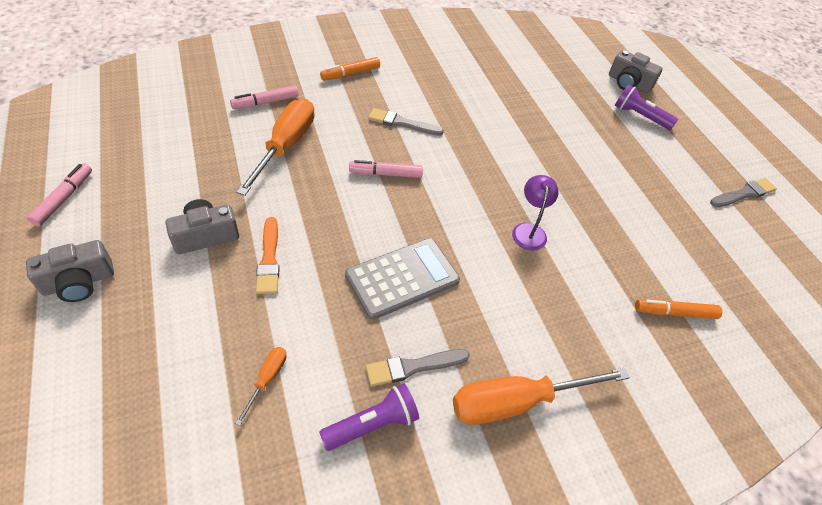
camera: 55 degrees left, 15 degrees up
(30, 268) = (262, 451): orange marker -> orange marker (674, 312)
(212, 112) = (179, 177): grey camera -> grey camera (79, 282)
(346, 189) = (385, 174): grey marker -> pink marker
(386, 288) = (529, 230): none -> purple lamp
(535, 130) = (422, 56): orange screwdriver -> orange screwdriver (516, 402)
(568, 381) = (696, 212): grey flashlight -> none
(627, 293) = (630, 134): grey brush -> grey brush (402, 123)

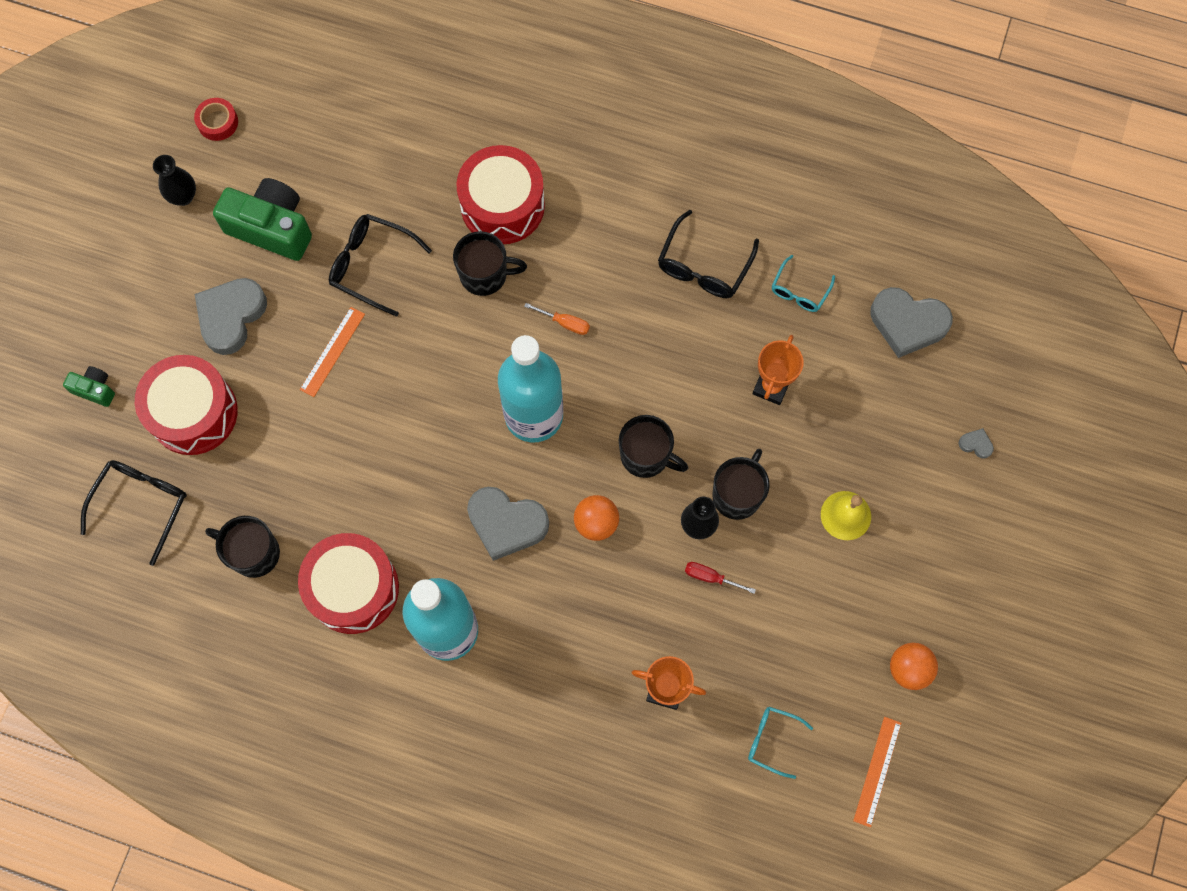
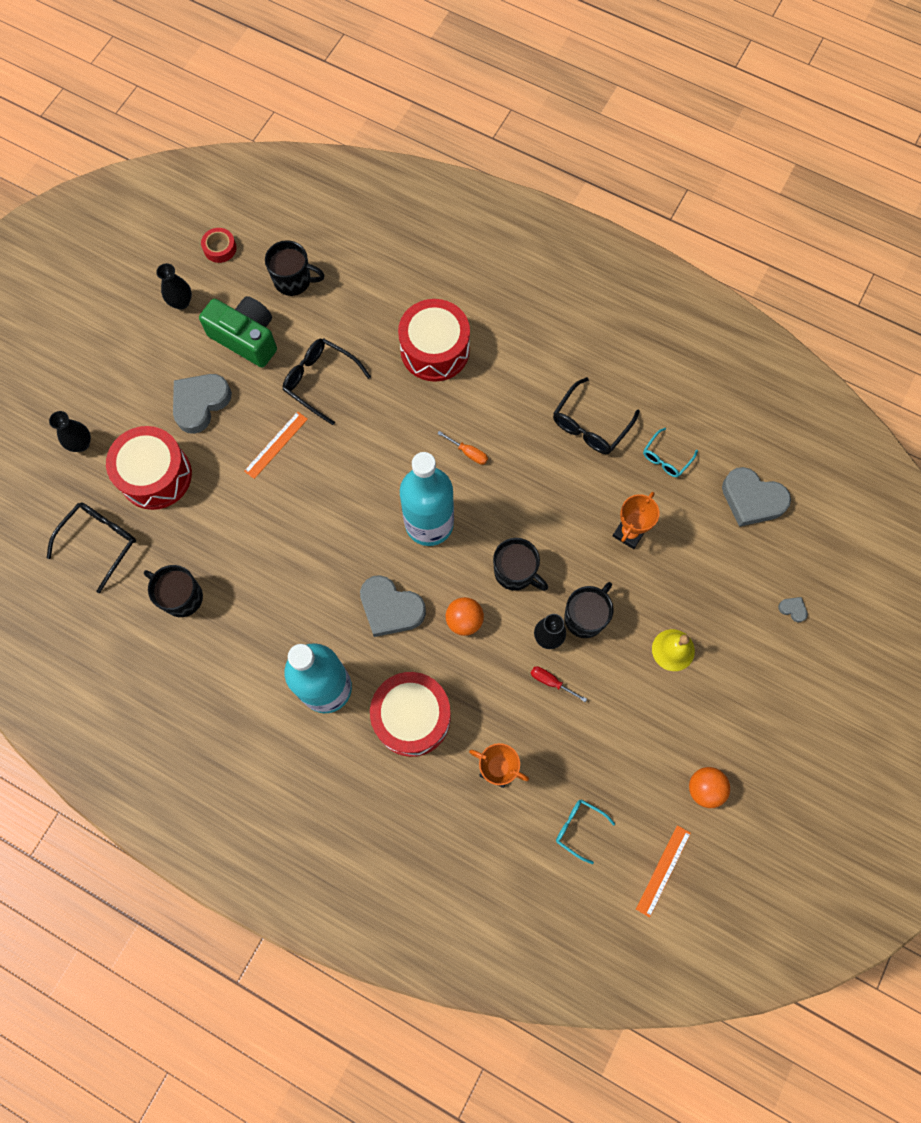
camera: 10 degrees right, 0 degrees up
(95, 389) = (81, 444): green camera -> black vase
(353, 588) = (256, 640): red drum -> red drum (412, 717)
(485, 275) = (410, 403): black mug -> black mug (293, 280)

◇ ◇ ◇ ◇

_ACTIVITY:_ Return solely the count of lines in the data above in which the word "black" occurs.

_RESULT FOR THIS TASK:_ 2